● Provided records
--------------------------------------------------
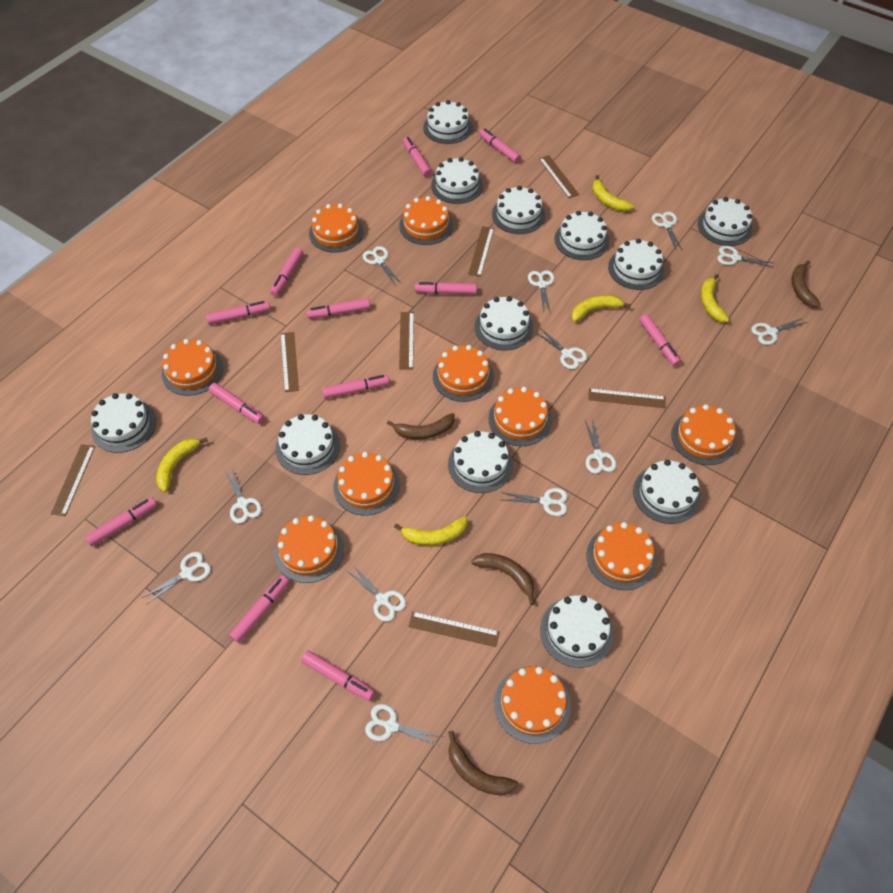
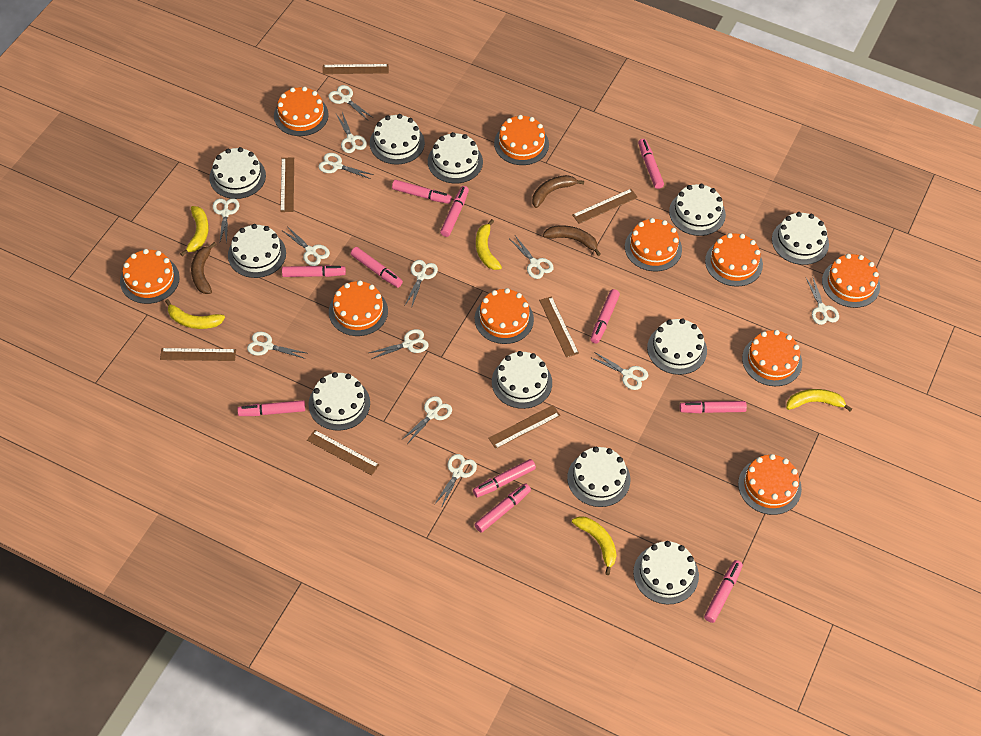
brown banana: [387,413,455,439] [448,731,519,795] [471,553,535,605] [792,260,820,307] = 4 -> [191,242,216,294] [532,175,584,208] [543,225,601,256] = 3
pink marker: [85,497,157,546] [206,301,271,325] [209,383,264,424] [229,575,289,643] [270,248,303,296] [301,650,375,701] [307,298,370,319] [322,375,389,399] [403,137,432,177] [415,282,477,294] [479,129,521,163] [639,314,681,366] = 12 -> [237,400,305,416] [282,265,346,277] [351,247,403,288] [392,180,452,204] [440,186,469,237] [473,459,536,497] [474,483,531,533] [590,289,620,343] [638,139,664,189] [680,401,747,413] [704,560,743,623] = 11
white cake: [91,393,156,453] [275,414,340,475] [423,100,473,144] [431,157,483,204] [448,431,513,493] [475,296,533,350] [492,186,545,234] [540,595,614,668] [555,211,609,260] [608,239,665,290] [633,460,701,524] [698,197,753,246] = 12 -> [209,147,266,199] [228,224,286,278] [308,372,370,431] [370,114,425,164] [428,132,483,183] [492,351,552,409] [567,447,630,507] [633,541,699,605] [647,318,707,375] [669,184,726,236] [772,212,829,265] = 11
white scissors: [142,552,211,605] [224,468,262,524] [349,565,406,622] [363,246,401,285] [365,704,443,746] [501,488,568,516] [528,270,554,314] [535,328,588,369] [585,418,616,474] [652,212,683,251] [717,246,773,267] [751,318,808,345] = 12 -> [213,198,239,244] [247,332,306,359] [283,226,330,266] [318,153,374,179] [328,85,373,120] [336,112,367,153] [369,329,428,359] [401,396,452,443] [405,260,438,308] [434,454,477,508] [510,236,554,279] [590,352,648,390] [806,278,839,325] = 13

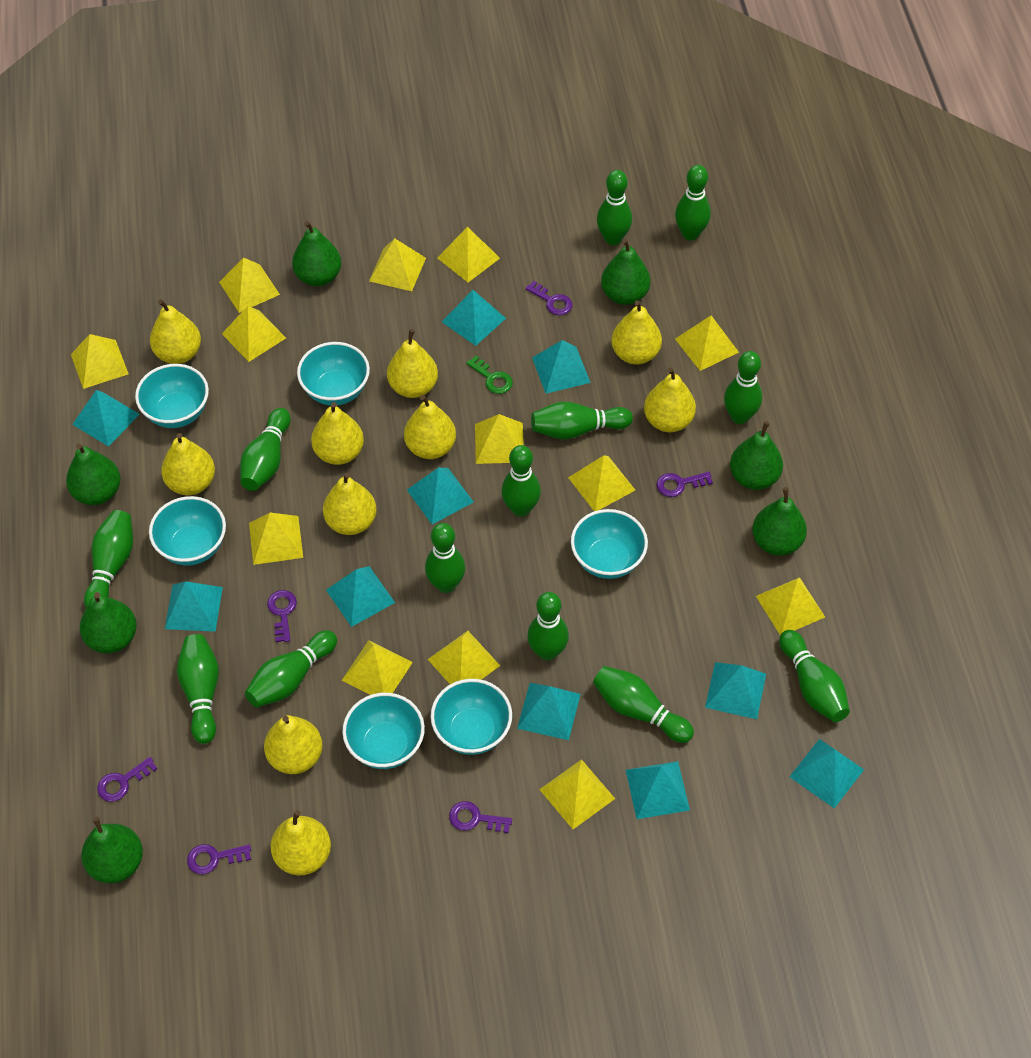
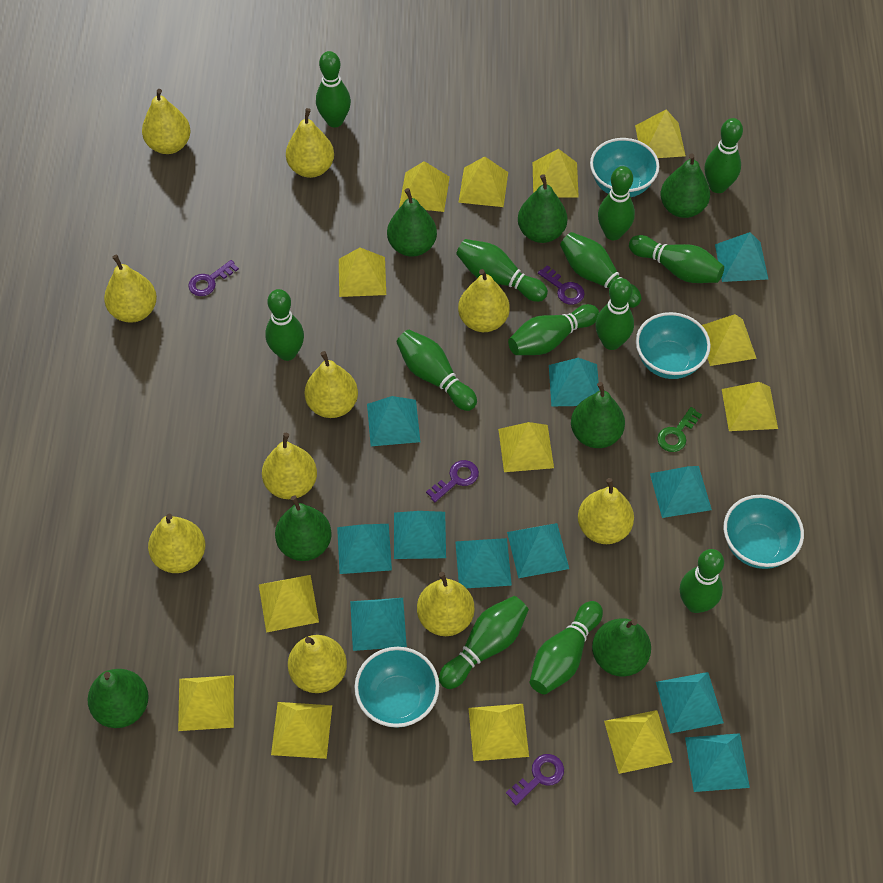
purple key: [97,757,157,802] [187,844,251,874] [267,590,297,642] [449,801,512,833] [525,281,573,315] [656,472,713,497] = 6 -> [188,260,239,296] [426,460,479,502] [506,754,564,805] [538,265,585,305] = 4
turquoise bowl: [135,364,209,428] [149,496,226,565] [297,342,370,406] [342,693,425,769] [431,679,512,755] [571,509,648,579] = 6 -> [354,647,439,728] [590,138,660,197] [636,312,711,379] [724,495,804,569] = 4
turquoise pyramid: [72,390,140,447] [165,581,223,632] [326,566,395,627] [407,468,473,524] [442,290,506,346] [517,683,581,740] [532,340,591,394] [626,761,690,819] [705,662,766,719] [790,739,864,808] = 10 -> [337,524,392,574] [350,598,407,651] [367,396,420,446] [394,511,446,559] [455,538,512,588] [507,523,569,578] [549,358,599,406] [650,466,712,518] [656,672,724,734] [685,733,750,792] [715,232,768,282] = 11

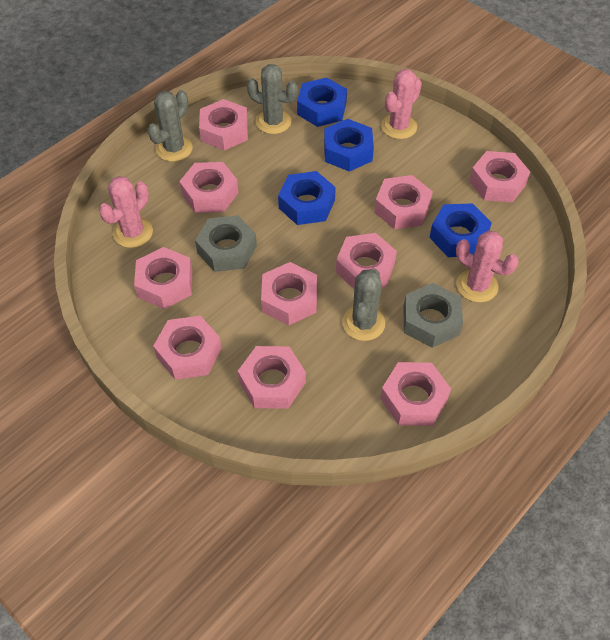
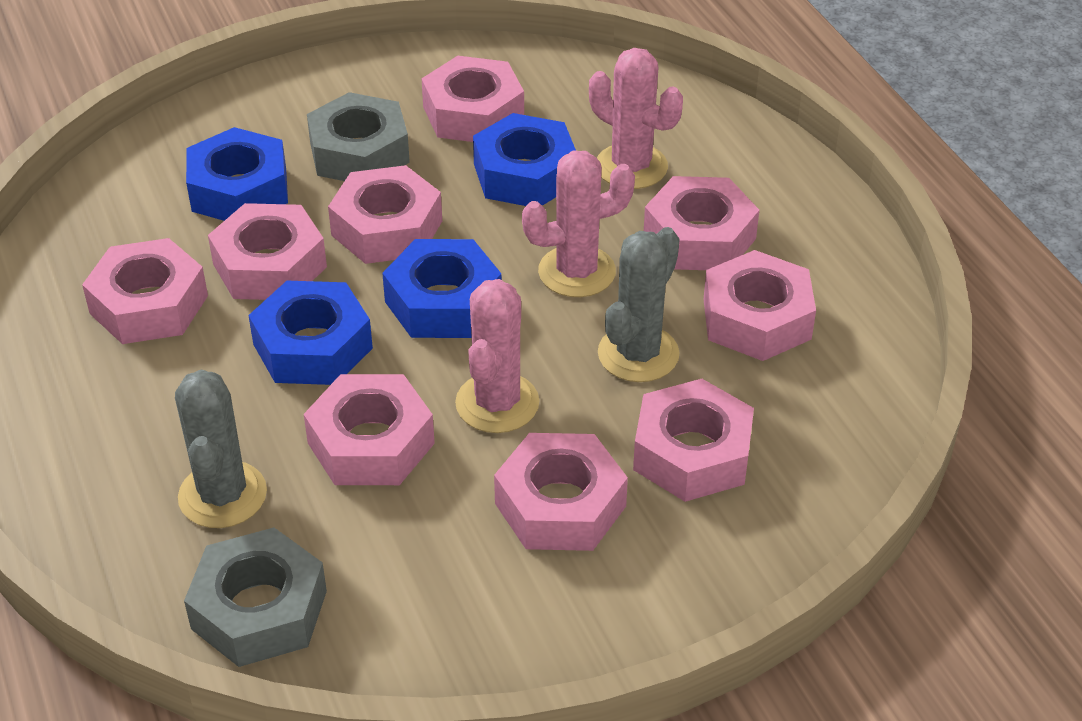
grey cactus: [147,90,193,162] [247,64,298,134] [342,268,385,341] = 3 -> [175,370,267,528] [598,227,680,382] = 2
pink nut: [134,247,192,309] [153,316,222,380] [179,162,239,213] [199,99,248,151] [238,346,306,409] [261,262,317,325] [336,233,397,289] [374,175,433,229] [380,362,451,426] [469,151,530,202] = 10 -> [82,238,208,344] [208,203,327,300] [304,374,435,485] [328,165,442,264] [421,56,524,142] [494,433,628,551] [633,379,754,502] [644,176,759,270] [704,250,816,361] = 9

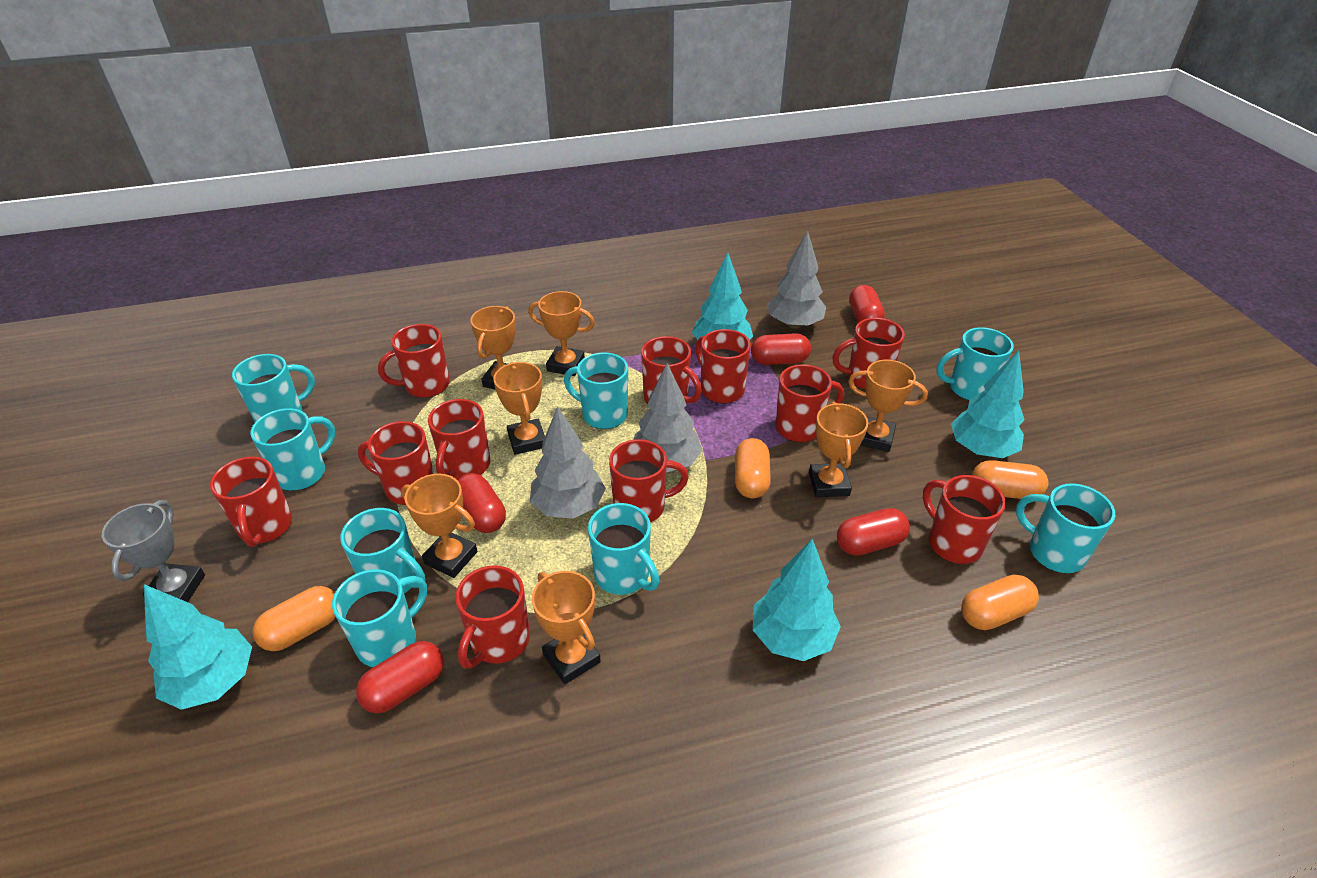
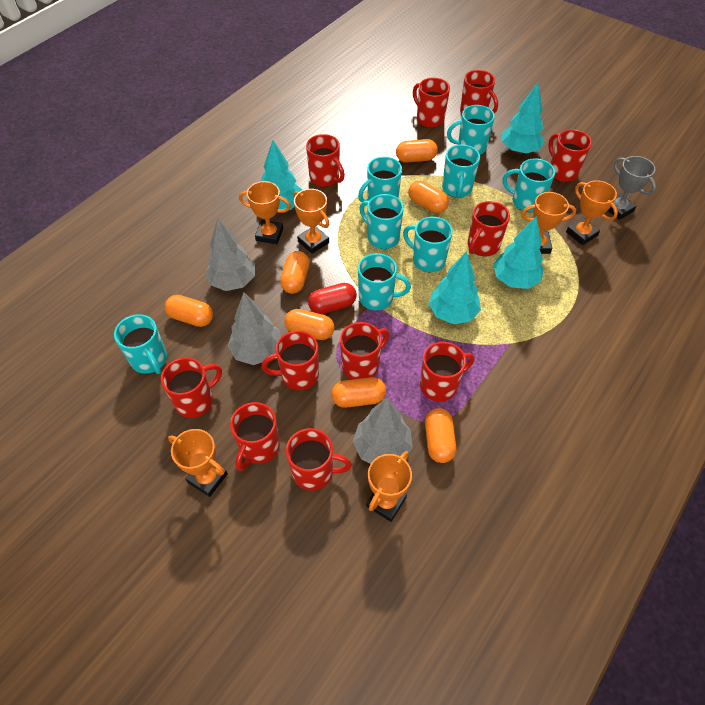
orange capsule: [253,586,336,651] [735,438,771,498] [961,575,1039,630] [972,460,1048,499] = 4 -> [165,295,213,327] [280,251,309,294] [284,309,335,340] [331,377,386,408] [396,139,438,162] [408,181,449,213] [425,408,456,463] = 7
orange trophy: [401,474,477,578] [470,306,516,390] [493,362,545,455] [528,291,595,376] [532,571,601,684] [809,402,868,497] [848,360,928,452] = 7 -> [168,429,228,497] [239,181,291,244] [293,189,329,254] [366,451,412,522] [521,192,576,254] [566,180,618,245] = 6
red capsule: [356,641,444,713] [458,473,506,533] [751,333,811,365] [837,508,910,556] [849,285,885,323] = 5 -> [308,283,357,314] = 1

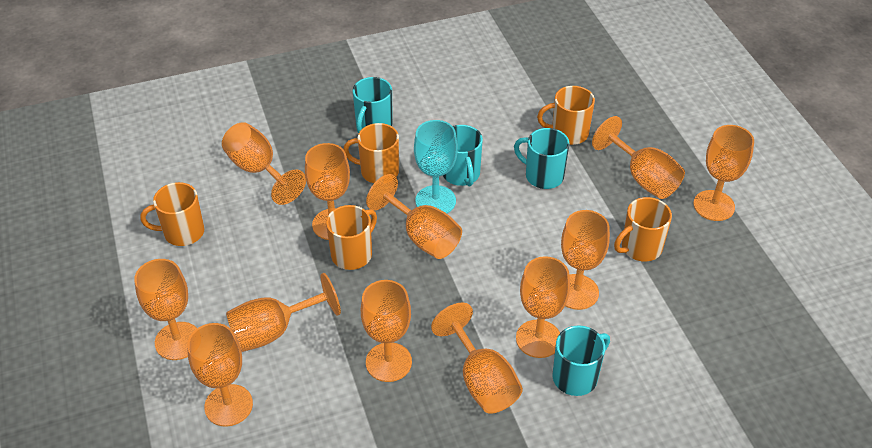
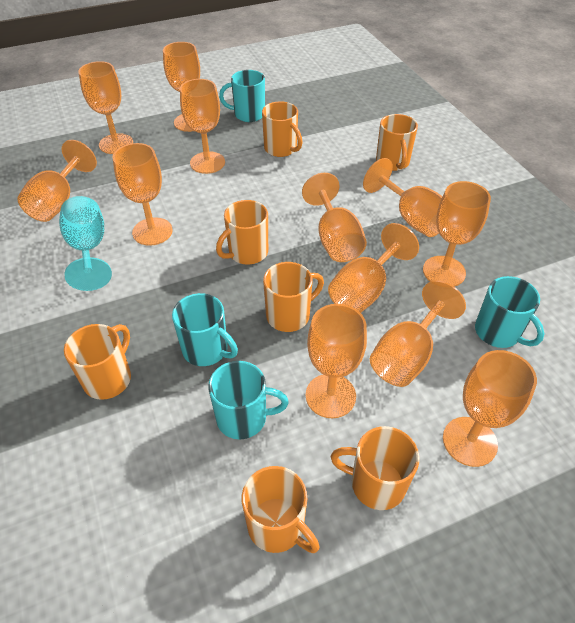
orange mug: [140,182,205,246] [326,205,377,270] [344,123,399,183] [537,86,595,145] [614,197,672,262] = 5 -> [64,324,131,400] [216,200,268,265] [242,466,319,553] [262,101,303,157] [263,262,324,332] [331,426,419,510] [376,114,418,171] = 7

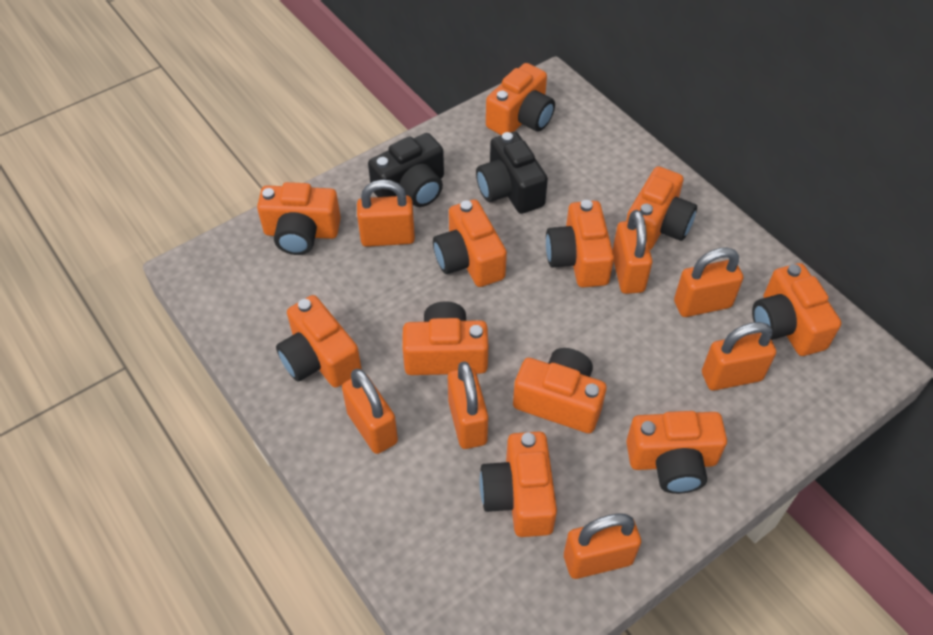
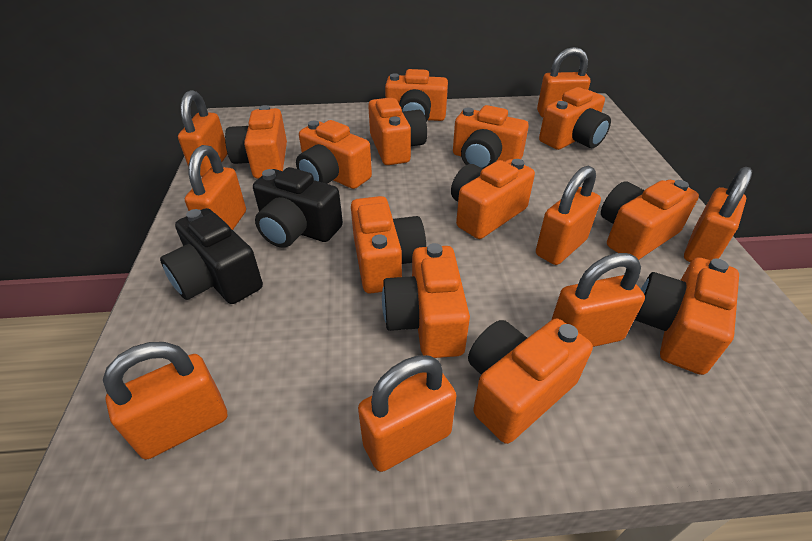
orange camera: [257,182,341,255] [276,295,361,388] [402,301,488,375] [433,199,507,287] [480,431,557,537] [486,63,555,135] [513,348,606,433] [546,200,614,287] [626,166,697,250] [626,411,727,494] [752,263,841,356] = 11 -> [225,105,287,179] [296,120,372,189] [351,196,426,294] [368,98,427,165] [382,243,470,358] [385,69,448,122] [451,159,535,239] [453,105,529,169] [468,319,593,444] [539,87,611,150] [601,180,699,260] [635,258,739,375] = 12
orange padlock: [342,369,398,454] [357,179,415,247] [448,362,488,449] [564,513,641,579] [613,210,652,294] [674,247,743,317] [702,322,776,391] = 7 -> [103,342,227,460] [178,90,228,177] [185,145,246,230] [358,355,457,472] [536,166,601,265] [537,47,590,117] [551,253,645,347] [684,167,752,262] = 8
--------------------------------------------------
● What needs to be done
Pull every line that holds the string "capsule" out of the records.

● Response
orange capsule: [253,586,336,651] [735,438,771,498] [961,575,1039,630] [972,460,1048,499] = 4 -> [165,295,213,327] [280,251,309,294] [284,309,335,340] [331,377,386,408] [396,139,438,162] [408,181,449,213] [425,408,456,463] = 7
red capsule: [356,641,444,713] [458,473,506,533] [751,333,811,365] [837,508,910,556] [849,285,885,323] = 5 -> [308,283,357,314] = 1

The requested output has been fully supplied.